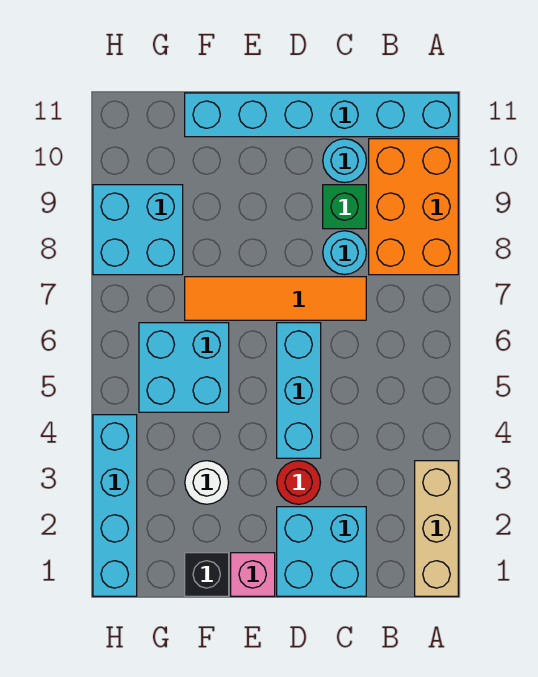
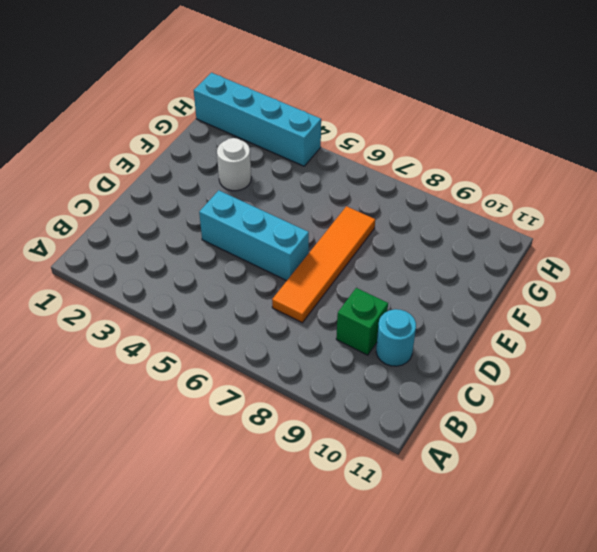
none -> tan brick A1:A3 level 1
none -> orange brick A8:B10 level 1
none -> cyan brick A11:F11 level 1

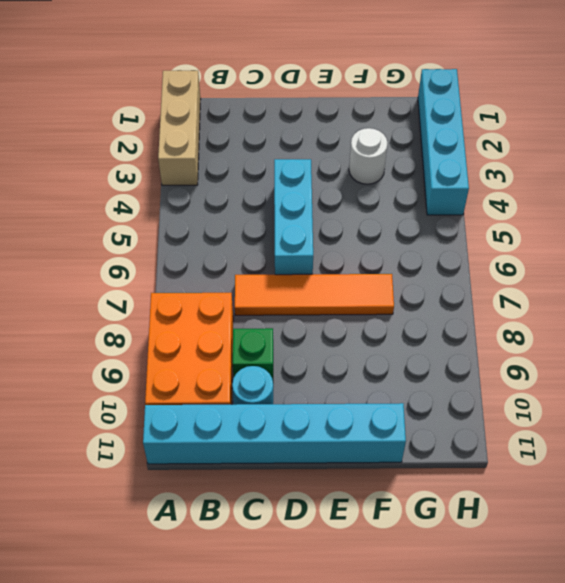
none -> cyan brick C1:D2 level 1
none -> cyan round brick C8 level 1
none -> red round brick D3 level 1

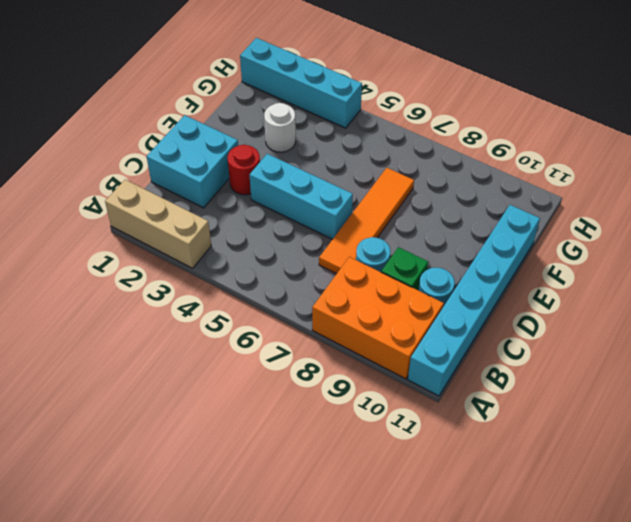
none -> pink brick E1 level 1
none -> black brick F1 level 1
none -> cyan brick F5:G6 level 1

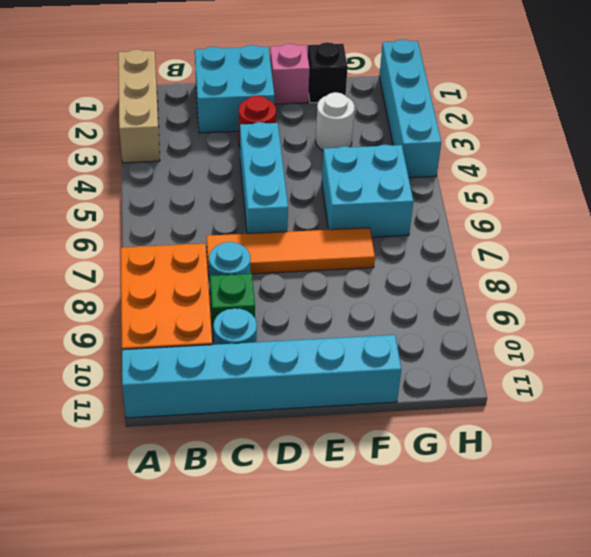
none -> cyan brick G8:H9 level 1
-------
ABOUT THIS EXERCISE. Lines from the one that contains "none -> black brick F1 level 1" to the final line of the material are the whole answer. Reproduce them word for word and skip the pictures.

EXERCISE RESPONSE.
none -> black brick F1 level 1
none -> cyan brick F5:G6 level 1

none -> cyan brick G8:H9 level 1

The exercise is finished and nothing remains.